[[ Excerpted records open ]]

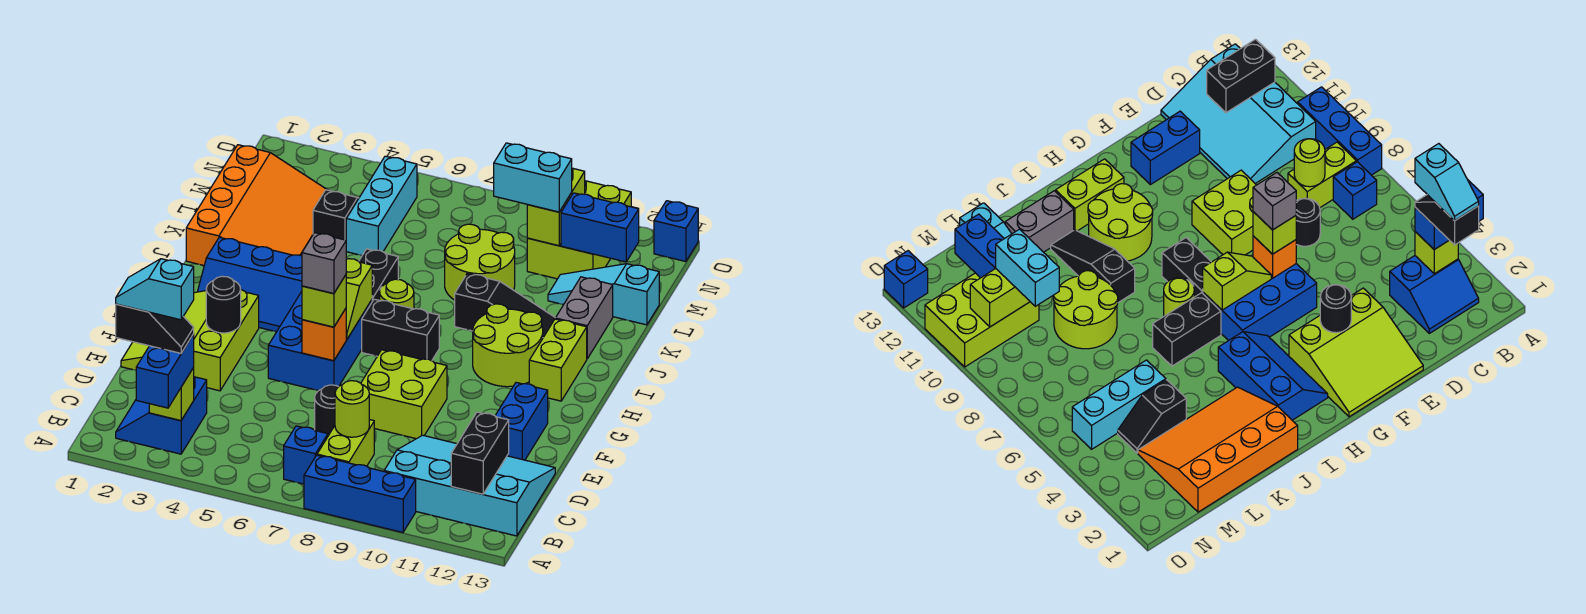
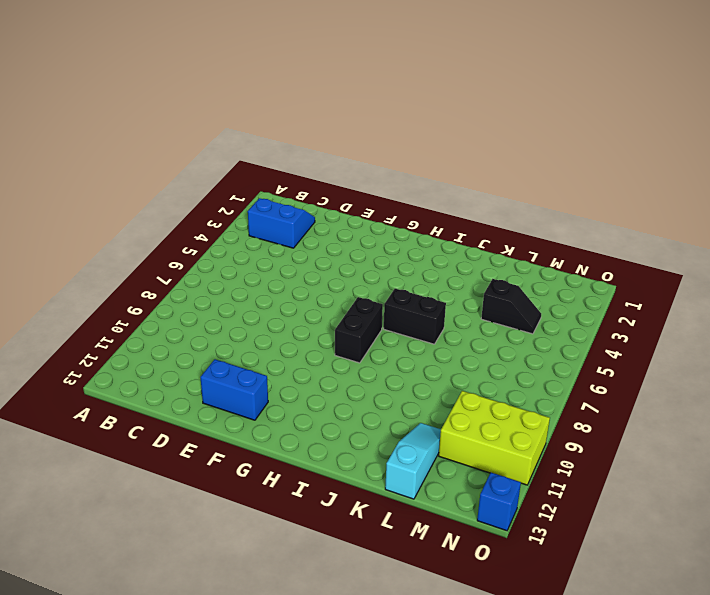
none -> blue brick A8:A10 level 1
none -> blue brick B7 level 1
none -> lime brick B8:C8 level 1
none -> cyan slope B10:D13 level 1 top B

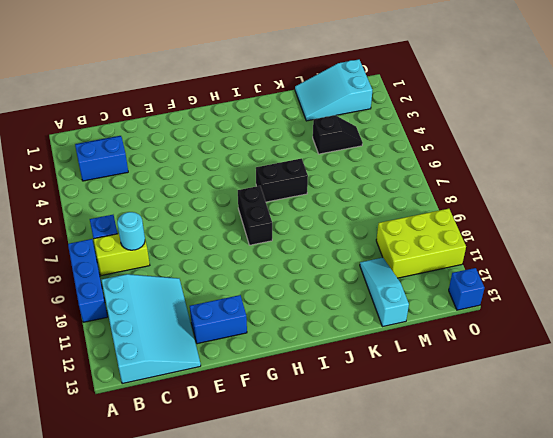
cyan round brick C8 level 2 -> lime round brick C8 level 2
cyan slope L1:N2 level 1 top N -> orange slope J1:M3 level 1 top 1
none -> black round brick D7 level 1
none -> lime slope E1:G3 level 1 top 3
none -> lime brick E8:F9 level 1
none -> blue brick F5:H6 level 1

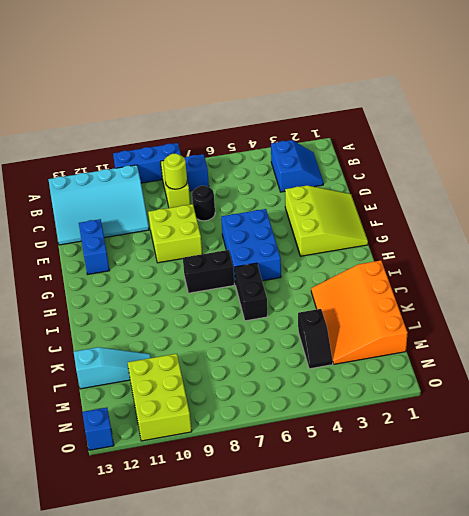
none -> blue slope H2:I4 level 1 top I
none -> lime round brick H10:I11 level 1
none -> lime brick H12:I12 level 1
none -> lime round brick I7 level 1

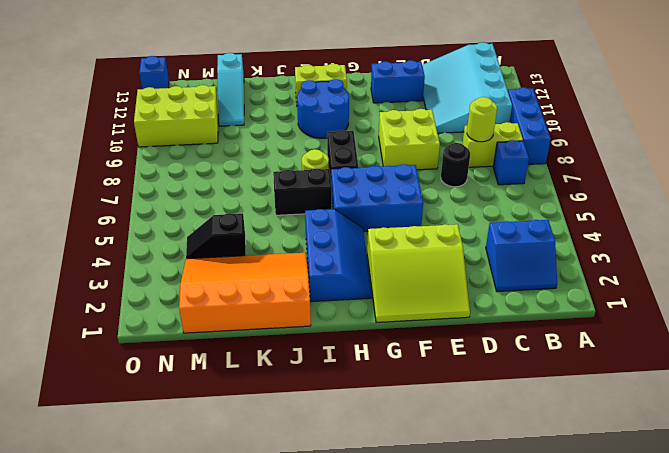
blue round brick H10:I11 level 1 -> lime round brick H10:I11 level 1
none -> black slope J9:J11 level 1 top 9
none -> grey brick J12:K12 level 1
none -> lime round brick K8:L9 level 1
none -> cyan brick L5:N5 level 1

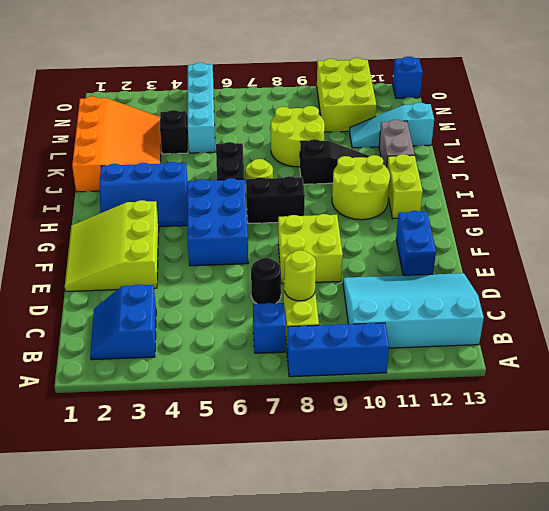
cyan brick L5:O5 level 1 -> cyan brick L5:N5 level 1
none -> lime brick B3 level 2
none -> black brick B12:C12 level 2
none -> black round brick F3 level 2
none -> orange brick F6 level 2

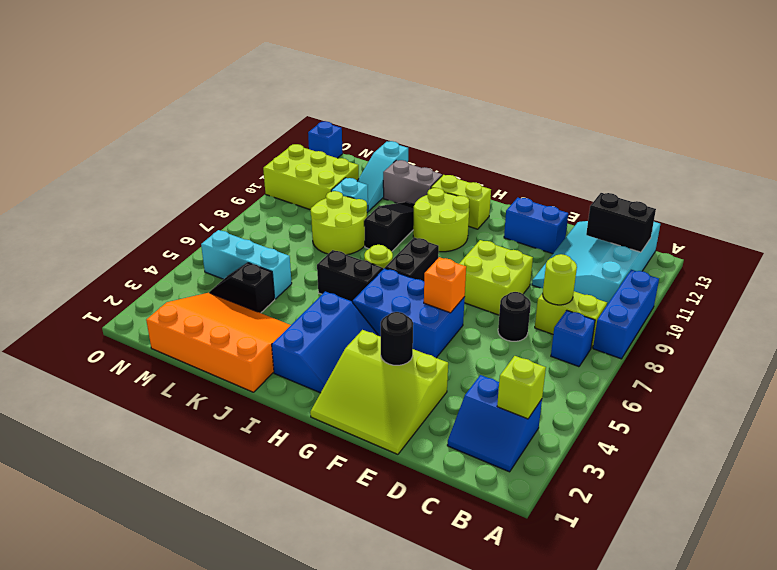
cyan brick L10 level 1 -> none
none -> lime slope G6:H6 level 2 top H
none -> lime brick M10:N10 level 2
none -> blue brick M11:M12 level 2
none -> blue brick A3:B3 level 3

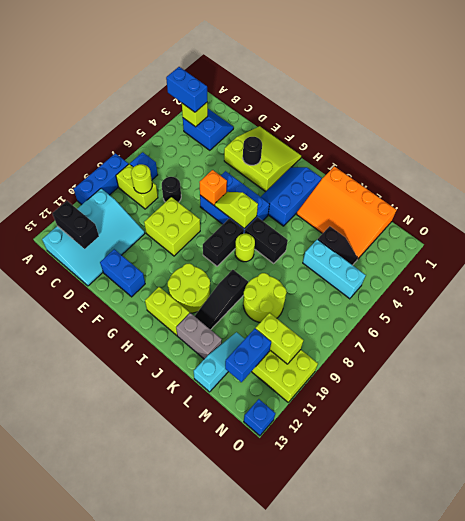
none -> lime brick F6 level 3
none -> cyan brick M9:M10 level 3
none -> black slope B2:B3 level 4 top 2
none -> grey brick F6 level 4

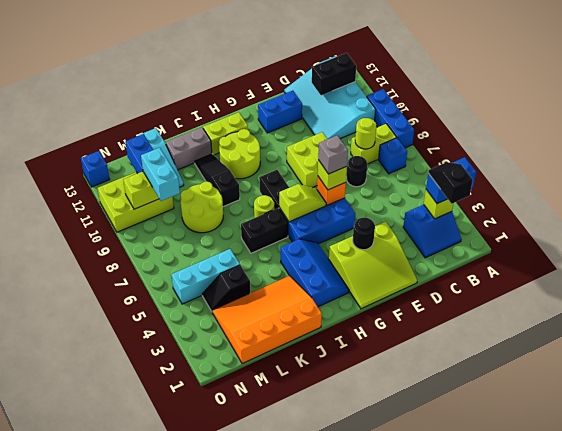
none -> cyan slope B2:B3 level 5 top 3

[[ Excerpted records closed ]]

> _Goal of the exercise_:
In this exercise, set down all of the data exactly, without the pictures.

> _Result below_:
none -> blue brick A8:A10 level 1
none -> blue brick B7 level 1
none -> lime brick B8:C8 level 1
none -> cyan slope B10:D13 level 1 top B

cyan round brick C8 level 2 -> lime round brick C8 level 2
cyan slope L1:N2 level 1 top N -> orange slope J1:M3 level 1 top 1
none -> black round brick D7 level 1
none -> lime slope E1:G3 level 1 top 3
none -> lime brick E8:F9 level 1
none -> blue brick F5:H6 level 1

none -> blue slope H2:I4 level 1 top I
none -> lime round brick H10:I11 level 1
none -> lime brick H12:I12 level 1
none -> lime round brick I7 level 1

blue round brick H10:I11 level 1 -> lime round brick H10:I11 level 1
none -> black slope J9:J11 level 1 top 9
none -> grey brick J12:K12 level 1
none -> lime round brick K8:L9 level 1
none -> cyan brick L5:N5 level 1

cyan brick L5:O5 level 1 -> cyan brick L5:N5 level 1
none -> lime brick B3 level 2
none -> black brick B12:C12 level 2
none -> black round brick F3 level 2
none -> orange brick F6 level 2

cyan brick L10 level 1 -> none
none -> lime slope G6:H6 level 2 top H
none -> lime brick M10:N10 level 2
none -> blue brick M11:M12 level 2
none -> blue brick A3:B3 level 3

none -> lime brick F6 level 3
none -> cyan brick M9:M10 level 3
none -> black slope B2:B3 level 4 top 2
none -> grey brick F6 level 4

none -> cyan slope B2:B3 level 5 top 3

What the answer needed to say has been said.